START RECORDS FOR PROCESSING

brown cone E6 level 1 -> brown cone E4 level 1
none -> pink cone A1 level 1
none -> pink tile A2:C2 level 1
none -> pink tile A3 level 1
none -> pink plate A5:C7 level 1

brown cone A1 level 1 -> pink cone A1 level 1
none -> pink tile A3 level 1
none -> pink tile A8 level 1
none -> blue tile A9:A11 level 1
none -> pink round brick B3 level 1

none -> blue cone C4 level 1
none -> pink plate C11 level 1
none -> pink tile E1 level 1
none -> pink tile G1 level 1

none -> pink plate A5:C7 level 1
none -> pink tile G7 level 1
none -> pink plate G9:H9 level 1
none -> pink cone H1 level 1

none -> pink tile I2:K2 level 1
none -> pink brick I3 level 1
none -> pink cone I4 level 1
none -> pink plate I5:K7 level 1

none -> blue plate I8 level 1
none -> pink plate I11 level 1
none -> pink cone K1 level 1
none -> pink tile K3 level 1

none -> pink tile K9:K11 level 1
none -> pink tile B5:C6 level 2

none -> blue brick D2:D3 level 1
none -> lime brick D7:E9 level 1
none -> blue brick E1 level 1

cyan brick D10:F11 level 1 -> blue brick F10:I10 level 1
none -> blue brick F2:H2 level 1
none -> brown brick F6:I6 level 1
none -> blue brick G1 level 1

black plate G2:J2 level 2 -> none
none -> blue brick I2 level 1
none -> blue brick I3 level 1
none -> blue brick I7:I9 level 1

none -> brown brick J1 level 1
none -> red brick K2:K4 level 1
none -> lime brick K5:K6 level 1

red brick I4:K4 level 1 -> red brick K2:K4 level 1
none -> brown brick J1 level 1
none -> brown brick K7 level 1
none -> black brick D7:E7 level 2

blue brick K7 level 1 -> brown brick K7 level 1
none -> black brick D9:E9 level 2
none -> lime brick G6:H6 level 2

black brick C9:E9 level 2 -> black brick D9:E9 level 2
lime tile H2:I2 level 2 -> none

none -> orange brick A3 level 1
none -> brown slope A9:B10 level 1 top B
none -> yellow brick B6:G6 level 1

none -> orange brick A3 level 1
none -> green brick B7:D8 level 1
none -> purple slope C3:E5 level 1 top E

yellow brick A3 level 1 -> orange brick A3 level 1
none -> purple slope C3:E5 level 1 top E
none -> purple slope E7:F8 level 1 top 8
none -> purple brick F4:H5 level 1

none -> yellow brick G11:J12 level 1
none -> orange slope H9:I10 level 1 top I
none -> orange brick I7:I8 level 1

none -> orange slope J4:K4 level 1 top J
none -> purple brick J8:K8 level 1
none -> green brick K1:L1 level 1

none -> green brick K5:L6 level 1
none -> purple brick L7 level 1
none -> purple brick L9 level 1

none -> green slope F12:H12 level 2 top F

END RECORDS FOR PROCESSING

## EXERCISE DESCRIPTION
Copy all the data. Match it exactly.

## TASK SOLUTION
brown cone E6 level 1 -> brown cone E4 level 1
none -> pink cone A1 level 1
none -> pink tile A2:C2 level 1
none -> pink tile A3 level 1
none -> pink plate A5:C7 level 1

brown cone A1 level 1 -> pink cone A1 level 1
none -> pink tile A3 level 1
none -> pink tile A8 level 1
none -> blue tile A9:A11 level 1
none -> pink round brick B3 level 1

none -> blue cone C4 level 1
none -> pink plate C11 level 1
none -> pink tile E1 level 1
none -> pink tile G1 level 1

none -> pink plate A5:C7 level 1
none -> pink tile G7 level 1
none -> pink plate G9:H9 level 1
none -> pink cone H1 level 1

none -> pink tile I2:K2 level 1
none -> pink brick I3 level 1
none -> pink cone I4 level 1
none -> pink plate I5:K7 level 1

none -> blue plate I8 level 1
none -> pink plate I11 level 1
none -> pink cone K1 level 1
none -> pink tile K3 level 1

none -> pink tile K9:K11 level 1
none -> pink tile B5:C6 level 2

none -> blue brick D2:D3 level 1
none -> lime brick D7:E9 level 1
none -> blue brick E1 level 1

cyan brick D10:F11 level 1 -> blue brick F10:I10 level 1
none -> blue brick F2:H2 level 1
none -> brown brick F6:I6 level 1
none -> blue brick G1 level 1

black plate G2:J2 level 2 -> none
none -> blue brick I2 level 1
none -> blue brick I3 level 1
none -> blue brick I7:I9 level 1

none -> brown brick J1 level 1
none -> red brick K2:K4 level 1
none -> lime brick K5:K6 level 1

red brick I4:K4 level 1 -> red brick K2:K4 level 1
none -> brown brick J1 level 1
none -> brown brick K7 level 1
none -> black brick D7:E7 level 2

blue brick K7 level 1 -> brown brick K7 level 1
none -> black brick D9:E9 level 2
none -> lime brick G6:H6 level 2

black brick C9:E9 level 2 -> black brick D9:E9 level 2
lime tile H2:I2 level 2 -> none

none -> orange brick A3 level 1
none -> brown slope A9:B10 level 1 top B
none -> yellow brick B6:G6 level 1

none -> orange brick A3 level 1
none -> green brick B7:D8 level 1
none -> purple slope C3:E5 level 1 top E

yellow brick A3 level 1 -> orange brick A3 level 1
none -> purple slope C3:E5 level 1 top E
none -> purple slope E7:F8 level 1 top 8
none -> purple brick F4:H5 level 1

none -> yellow brick G11:J12 level 1
none -> orange slope H9:I10 level 1 top I
none -> orange brick I7:I8 level 1

none -> orange slope J4:K4 level 1 top J
none -> purple brick J8:K8 level 1
none -> green brick K1:L1 level 1

none -> green brick K5:L6 level 1
none -> purple brick L7 level 1
none -> purple brick L9 level 1

none -> green slope F12:H12 level 2 top F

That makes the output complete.